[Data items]
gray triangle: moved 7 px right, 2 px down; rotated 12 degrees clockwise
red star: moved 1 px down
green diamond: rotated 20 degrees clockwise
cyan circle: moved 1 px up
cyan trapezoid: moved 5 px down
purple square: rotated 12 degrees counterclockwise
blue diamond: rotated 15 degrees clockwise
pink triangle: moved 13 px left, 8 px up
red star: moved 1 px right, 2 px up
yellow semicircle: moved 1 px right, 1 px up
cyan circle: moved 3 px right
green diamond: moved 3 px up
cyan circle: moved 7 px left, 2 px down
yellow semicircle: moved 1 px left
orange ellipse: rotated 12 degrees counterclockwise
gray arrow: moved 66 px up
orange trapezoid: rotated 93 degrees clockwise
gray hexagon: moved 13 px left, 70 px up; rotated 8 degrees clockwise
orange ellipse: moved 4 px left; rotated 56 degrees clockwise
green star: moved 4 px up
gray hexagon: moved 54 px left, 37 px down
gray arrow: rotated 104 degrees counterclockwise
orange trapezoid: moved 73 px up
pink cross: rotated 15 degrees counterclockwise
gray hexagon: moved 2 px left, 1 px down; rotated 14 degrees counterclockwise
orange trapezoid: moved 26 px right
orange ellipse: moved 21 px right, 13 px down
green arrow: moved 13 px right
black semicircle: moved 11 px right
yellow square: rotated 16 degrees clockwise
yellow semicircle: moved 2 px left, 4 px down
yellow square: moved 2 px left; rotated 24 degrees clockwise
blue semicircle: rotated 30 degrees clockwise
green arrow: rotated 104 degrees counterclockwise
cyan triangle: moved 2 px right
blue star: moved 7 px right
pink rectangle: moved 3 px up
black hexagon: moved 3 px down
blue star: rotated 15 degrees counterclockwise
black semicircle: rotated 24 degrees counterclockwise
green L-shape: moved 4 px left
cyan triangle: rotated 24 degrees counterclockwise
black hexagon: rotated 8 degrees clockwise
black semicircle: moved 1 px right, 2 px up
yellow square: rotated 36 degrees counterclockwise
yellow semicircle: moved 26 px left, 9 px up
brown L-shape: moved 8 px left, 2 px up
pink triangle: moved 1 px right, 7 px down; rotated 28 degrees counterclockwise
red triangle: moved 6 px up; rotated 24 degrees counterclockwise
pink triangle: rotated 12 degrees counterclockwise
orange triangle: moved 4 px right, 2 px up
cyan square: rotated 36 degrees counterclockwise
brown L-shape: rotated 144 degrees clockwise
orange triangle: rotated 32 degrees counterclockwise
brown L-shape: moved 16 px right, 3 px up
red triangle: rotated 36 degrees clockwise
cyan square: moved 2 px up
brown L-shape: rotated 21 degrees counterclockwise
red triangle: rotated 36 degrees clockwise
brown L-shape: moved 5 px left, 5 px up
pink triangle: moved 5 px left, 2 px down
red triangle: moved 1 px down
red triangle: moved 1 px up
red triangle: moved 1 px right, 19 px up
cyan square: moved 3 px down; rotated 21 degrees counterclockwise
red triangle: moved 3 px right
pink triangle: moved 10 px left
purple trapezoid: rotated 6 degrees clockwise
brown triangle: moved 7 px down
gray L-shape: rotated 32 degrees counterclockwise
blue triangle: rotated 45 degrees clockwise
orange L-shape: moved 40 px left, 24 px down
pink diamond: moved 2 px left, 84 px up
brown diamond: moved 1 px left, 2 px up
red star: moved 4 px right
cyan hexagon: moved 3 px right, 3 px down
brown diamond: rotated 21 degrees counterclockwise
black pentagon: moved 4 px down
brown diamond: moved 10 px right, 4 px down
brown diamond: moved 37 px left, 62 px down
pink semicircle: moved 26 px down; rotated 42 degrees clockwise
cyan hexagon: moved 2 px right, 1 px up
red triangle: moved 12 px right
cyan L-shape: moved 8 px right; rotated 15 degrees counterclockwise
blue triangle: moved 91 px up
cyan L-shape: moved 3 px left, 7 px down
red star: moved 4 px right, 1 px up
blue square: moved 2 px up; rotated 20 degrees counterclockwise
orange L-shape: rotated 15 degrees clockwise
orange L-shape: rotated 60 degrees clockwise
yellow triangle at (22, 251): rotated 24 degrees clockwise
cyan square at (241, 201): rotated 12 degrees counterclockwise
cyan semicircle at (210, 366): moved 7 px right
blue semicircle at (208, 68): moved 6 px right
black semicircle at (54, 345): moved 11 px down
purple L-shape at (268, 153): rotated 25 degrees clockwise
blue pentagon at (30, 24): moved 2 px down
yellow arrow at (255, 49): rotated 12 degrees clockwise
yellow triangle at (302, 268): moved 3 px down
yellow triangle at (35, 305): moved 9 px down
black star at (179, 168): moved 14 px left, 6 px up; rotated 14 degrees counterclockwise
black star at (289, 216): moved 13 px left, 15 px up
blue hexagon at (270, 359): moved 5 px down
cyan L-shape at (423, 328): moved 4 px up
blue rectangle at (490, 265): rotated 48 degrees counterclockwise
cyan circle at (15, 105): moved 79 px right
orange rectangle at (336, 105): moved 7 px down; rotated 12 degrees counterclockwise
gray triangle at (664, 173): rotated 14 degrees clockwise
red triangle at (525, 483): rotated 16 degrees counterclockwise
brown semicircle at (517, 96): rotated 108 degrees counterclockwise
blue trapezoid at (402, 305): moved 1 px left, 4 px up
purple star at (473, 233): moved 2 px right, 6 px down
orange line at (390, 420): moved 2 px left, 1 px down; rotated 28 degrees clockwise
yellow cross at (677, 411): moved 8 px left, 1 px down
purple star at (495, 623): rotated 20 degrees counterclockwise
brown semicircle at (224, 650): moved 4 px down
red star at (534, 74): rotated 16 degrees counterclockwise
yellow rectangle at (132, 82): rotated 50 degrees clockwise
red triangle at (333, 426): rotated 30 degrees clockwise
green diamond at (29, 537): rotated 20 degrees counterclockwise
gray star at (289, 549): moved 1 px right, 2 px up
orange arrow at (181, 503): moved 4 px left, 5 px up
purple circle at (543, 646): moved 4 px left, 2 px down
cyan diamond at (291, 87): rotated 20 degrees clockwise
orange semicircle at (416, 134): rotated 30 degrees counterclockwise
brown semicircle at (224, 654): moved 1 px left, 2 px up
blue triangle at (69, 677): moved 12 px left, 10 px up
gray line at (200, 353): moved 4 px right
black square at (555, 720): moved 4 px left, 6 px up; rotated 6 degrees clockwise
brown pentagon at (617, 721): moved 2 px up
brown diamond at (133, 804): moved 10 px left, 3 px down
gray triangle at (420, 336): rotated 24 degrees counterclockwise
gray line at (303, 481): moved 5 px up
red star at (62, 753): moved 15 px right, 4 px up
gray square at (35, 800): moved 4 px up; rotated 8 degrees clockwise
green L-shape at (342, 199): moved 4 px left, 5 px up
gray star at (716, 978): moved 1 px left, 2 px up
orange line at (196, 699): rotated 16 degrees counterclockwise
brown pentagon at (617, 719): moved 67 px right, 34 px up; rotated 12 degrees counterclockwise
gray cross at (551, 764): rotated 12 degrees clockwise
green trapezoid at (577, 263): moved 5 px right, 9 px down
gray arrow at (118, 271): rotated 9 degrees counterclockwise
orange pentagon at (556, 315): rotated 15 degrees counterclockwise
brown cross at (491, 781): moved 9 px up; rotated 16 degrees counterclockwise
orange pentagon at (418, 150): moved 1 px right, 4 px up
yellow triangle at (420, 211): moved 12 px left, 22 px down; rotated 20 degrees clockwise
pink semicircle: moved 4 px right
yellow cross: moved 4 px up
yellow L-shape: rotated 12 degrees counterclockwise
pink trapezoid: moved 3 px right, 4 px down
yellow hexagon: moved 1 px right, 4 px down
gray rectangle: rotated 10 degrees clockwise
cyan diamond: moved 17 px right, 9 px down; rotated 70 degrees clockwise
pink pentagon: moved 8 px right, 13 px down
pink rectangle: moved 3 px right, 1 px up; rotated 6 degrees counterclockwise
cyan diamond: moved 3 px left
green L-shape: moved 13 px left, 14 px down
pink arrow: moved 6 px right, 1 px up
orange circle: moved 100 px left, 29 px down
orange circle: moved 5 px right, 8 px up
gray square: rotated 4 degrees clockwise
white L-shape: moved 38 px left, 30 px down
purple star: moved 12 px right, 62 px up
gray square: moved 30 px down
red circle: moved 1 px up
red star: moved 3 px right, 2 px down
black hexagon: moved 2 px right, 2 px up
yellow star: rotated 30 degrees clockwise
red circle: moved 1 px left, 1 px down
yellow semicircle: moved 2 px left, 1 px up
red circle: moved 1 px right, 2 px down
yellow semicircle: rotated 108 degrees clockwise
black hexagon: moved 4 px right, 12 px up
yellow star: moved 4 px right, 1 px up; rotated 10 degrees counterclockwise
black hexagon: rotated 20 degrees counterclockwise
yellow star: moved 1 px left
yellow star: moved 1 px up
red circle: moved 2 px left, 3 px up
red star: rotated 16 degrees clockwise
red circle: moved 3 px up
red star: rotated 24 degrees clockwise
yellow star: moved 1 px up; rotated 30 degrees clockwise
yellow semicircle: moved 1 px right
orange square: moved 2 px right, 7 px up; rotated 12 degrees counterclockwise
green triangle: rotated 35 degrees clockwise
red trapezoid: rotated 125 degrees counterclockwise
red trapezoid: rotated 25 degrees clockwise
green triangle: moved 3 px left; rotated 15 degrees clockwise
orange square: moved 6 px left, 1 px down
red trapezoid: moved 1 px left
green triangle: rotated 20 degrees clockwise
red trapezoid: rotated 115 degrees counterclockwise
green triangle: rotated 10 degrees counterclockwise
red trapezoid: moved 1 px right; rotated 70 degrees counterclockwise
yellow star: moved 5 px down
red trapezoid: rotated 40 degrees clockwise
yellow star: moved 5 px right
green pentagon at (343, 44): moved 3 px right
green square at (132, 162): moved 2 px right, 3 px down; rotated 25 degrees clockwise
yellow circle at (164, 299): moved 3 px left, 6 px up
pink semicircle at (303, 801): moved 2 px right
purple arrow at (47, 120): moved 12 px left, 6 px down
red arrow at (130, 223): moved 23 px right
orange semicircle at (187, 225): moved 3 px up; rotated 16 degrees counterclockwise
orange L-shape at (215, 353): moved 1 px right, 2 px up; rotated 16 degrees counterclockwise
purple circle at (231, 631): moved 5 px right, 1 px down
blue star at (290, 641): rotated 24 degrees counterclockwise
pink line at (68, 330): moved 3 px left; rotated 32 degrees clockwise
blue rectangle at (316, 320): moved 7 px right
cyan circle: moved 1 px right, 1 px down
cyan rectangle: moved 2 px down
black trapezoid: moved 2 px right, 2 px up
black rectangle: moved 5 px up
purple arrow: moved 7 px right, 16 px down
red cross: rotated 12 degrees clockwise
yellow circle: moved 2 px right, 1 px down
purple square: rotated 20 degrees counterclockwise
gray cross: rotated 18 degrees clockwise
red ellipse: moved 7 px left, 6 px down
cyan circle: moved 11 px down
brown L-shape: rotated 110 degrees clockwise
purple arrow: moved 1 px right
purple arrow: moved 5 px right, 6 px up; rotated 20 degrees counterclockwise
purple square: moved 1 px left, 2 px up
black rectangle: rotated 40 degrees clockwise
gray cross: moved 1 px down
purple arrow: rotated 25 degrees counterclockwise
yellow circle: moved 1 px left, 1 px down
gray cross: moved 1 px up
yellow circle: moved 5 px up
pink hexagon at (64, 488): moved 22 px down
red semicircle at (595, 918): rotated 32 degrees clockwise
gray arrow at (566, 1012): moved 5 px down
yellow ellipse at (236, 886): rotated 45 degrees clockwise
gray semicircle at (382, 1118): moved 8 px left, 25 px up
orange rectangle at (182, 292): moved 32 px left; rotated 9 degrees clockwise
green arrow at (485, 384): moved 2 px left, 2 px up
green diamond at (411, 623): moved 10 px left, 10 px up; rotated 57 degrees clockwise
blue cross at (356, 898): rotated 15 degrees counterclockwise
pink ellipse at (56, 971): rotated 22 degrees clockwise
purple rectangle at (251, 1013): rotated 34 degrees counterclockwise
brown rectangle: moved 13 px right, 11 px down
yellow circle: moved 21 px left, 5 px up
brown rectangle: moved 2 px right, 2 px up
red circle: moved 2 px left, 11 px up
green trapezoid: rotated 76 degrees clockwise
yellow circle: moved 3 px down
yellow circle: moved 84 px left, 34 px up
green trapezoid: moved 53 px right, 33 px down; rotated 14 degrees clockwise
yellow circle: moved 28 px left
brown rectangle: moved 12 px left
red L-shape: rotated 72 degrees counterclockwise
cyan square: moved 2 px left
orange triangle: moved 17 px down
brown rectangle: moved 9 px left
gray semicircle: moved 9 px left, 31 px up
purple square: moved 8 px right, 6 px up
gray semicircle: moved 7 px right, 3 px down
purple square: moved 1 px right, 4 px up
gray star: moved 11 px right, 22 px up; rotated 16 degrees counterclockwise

Your instructions.
Return, word for word, every line of the listing from its beginning through the line containing "black hexagon: rotated 8 degrees clockwise", including that line.

Right answer.
gray triangle: moved 7 px right, 2 px down; rotated 12 degrees clockwise
red star: moved 1 px down
green diamond: rotated 20 degrees clockwise
cyan circle: moved 1 px up
cyan trapezoid: moved 5 px down
purple square: rotated 12 degrees counterclockwise
blue diamond: rotated 15 degrees clockwise
pink triangle: moved 13 px left, 8 px up
red star: moved 1 px right, 2 px up
yellow semicircle: moved 1 px right, 1 px up
cyan circle: moved 3 px right
green diamond: moved 3 px up
cyan circle: moved 7 px left, 2 px down
yellow semicircle: moved 1 px left
orange ellipse: rotated 12 degrees counterclockwise
gray arrow: moved 66 px up
orange trapezoid: rotated 93 degrees clockwise
gray hexagon: moved 13 px left, 70 px up; rotated 8 degrees clockwise
orange ellipse: moved 4 px left; rotated 56 degrees clockwise
green star: moved 4 px up
gray hexagon: moved 54 px left, 37 px down
gray arrow: rotated 104 degrees counterclockwise
orange trapezoid: moved 73 px up
pink cross: rotated 15 degrees counterclockwise
gray hexagon: moved 2 px left, 1 px down; rotated 14 degrees counterclockwise
orange trapezoid: moved 26 px right
orange ellipse: moved 21 px right, 13 px down
green arrow: moved 13 px right
black semicircle: moved 11 px right
yellow square: rotated 16 degrees clockwise
yellow semicircle: moved 2 px left, 4 px down
yellow square: moved 2 px left; rotated 24 degrees clockwise
blue semicircle: rotated 30 degrees clockwise
green arrow: rotated 104 degrees counterclockwise
cyan triangle: moved 2 px right
blue star: moved 7 px right
pink rectangle: moved 3 px up
black hexagon: moved 3 px down
blue star: rotated 15 degrees counterclockwise
black semicircle: rotated 24 degrees counterclockwise
green L-shape: moved 4 px left
cyan triangle: rotated 24 degrees counterclockwise
black hexagon: rotated 8 degrees clockwise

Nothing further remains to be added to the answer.